### Problem details
Output only the lines below that start at the line containing "camera: 60 degrees left, 0 degrees up" and end at the line containing "(750, 224) = (436, 125): red", with both ends kept.

### Records from a dataset

###

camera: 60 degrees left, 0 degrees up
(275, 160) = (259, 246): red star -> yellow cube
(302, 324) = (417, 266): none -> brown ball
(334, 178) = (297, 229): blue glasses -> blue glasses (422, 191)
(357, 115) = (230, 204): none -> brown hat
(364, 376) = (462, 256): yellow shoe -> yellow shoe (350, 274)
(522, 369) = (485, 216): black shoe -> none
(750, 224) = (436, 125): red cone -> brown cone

###

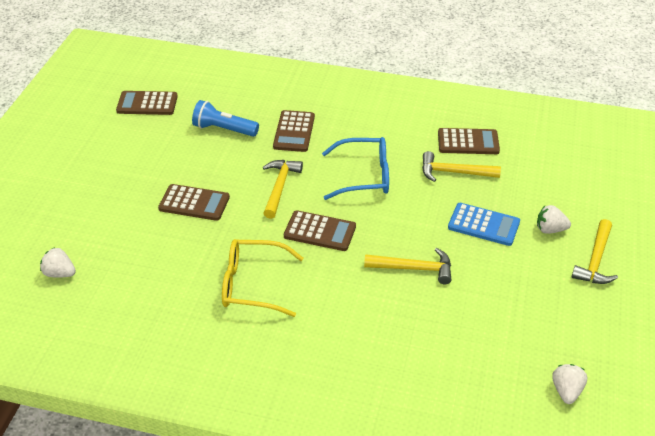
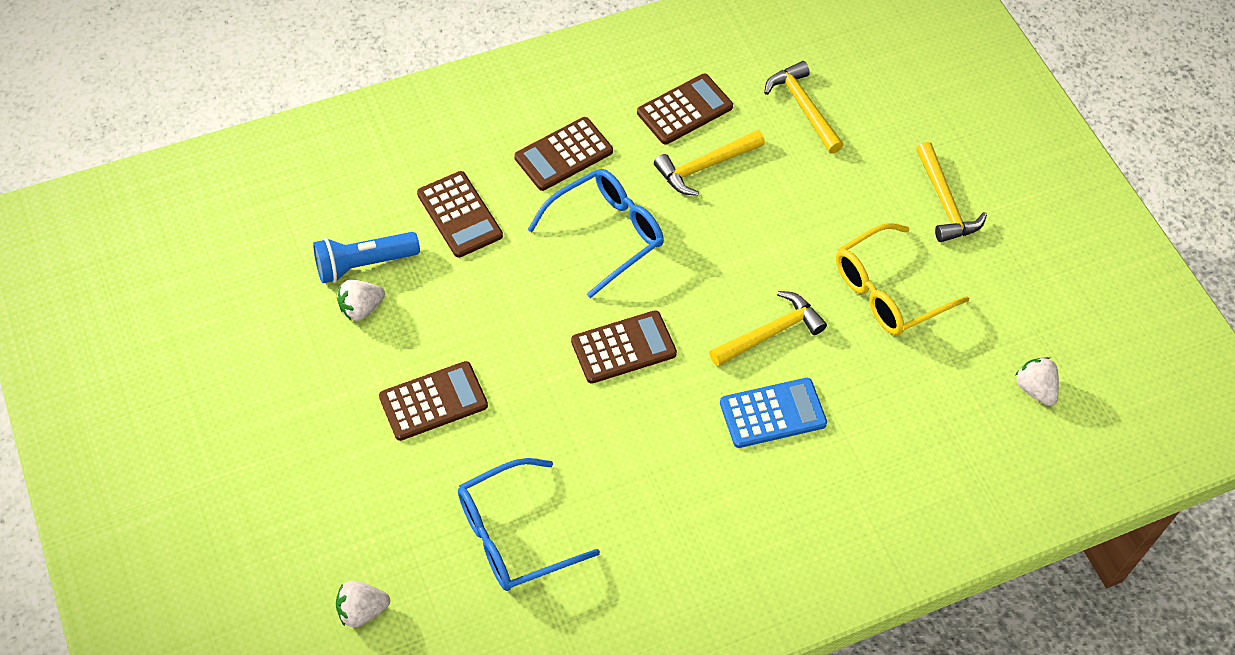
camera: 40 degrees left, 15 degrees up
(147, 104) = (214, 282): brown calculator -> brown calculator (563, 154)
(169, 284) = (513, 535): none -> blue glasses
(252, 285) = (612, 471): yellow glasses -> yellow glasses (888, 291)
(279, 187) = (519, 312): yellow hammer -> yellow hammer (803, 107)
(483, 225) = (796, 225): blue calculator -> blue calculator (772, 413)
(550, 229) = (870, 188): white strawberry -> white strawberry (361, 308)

###

### Answer to this task
camera: 60 degrees left, 0 degrees up
(275, 160) = (259, 246): red star -> yellow cube
(302, 324) = (417, 266): none -> brown ball
(334, 178) = (297, 229): blue glasses -> blue glasses (422, 191)
(357, 115) = (230, 204): none -> brown hat
(364, 376) = (462, 256): yellow shoe -> yellow shoe (350, 274)
(522, 369) = (485, 216): black shoe -> none
(750, 224) = (436, 125): red cone -> brown cone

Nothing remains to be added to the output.